◆ **DESCRIPTION OF THE TASK**
The answer must be a single number: how many lines in the entries hold the string "turned".

◆ **TASK MATERIAL**
^^^^^^^^^^^^^^^^

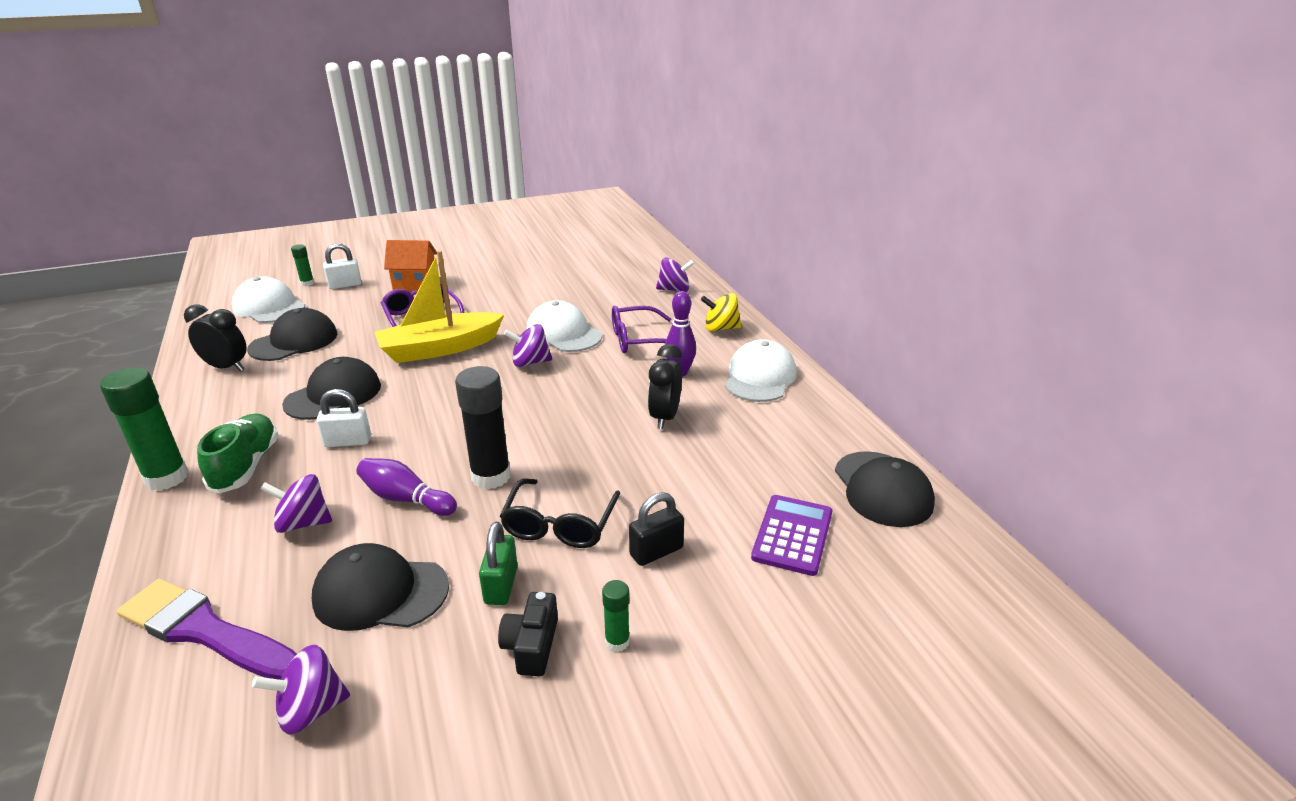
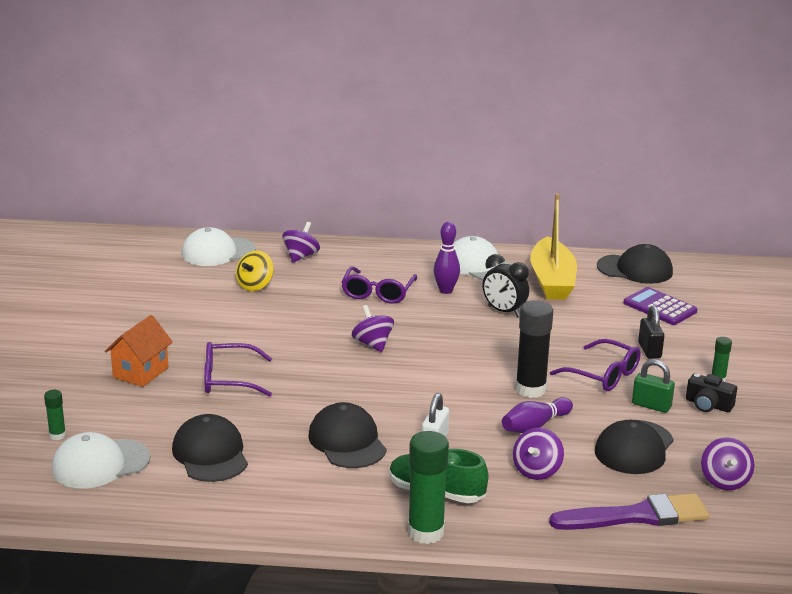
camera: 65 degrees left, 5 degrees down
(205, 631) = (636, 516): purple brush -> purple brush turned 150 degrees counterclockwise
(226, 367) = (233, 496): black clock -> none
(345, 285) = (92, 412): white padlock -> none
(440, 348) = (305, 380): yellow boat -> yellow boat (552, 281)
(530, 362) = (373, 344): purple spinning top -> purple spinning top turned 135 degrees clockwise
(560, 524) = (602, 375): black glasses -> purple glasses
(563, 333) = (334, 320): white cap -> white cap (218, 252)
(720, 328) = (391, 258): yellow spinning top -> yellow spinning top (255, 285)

^^^^^^^^^^^^^^^^

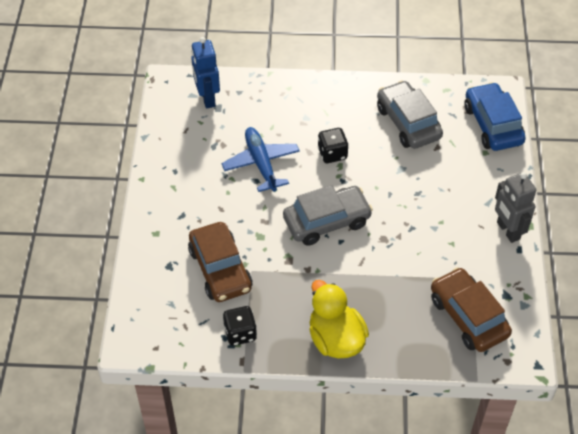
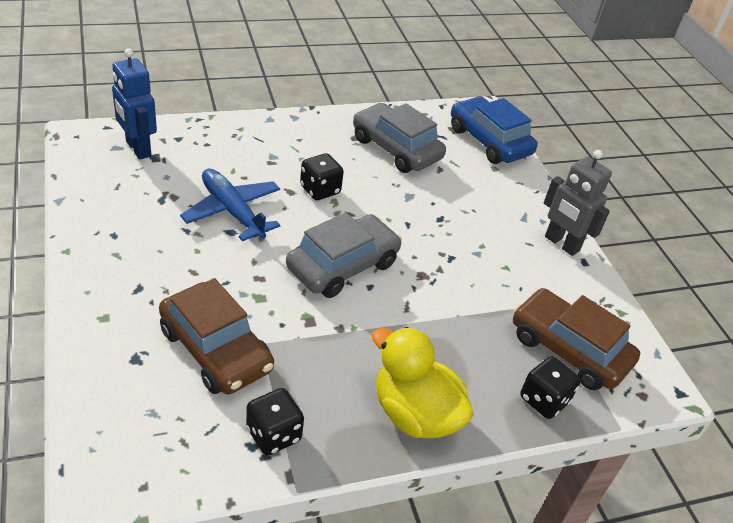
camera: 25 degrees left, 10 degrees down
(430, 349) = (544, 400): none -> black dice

^^^^^^^^^^^^^^^^

◆ **RESULT OF THIS EXERCISE**
2